### Information given
§

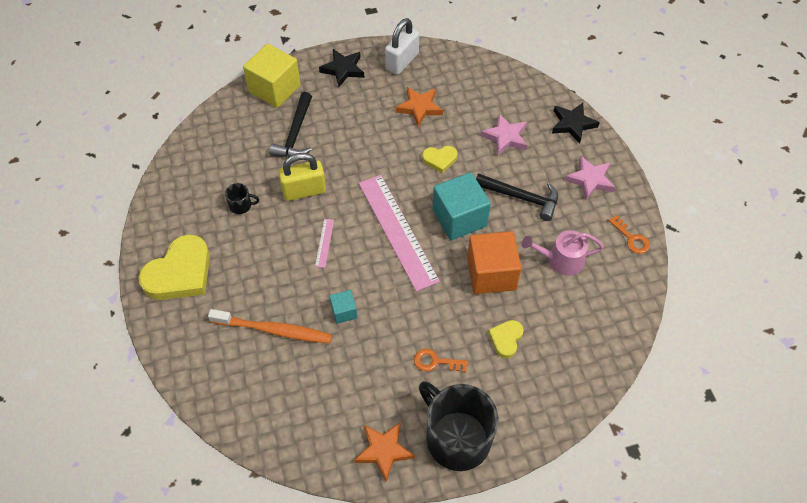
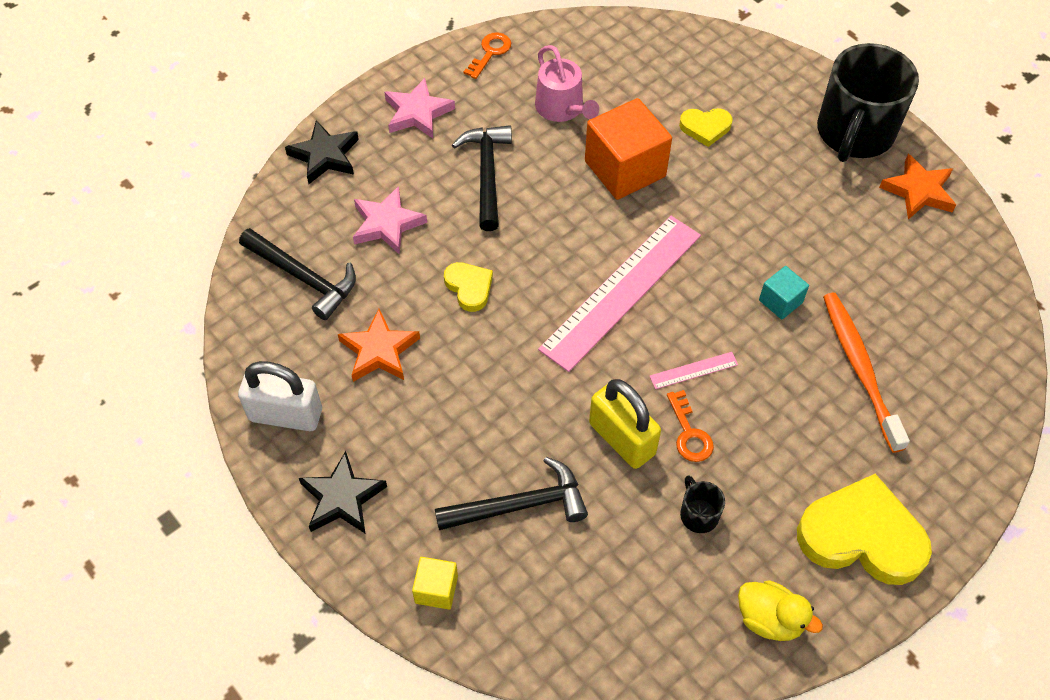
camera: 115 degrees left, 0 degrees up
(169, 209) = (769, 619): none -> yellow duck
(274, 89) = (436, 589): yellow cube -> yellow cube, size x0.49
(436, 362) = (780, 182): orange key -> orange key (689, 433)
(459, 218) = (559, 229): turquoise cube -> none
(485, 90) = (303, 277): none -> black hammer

§

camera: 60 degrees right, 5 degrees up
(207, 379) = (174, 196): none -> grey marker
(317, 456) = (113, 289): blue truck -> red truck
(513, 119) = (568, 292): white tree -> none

§

### Requirement
Report every line of the data in which "degrees" appears.

### Answer to the exercise
camera: 115 degrees left, 0 degrees up
camera: 60 degrees right, 5 degrees up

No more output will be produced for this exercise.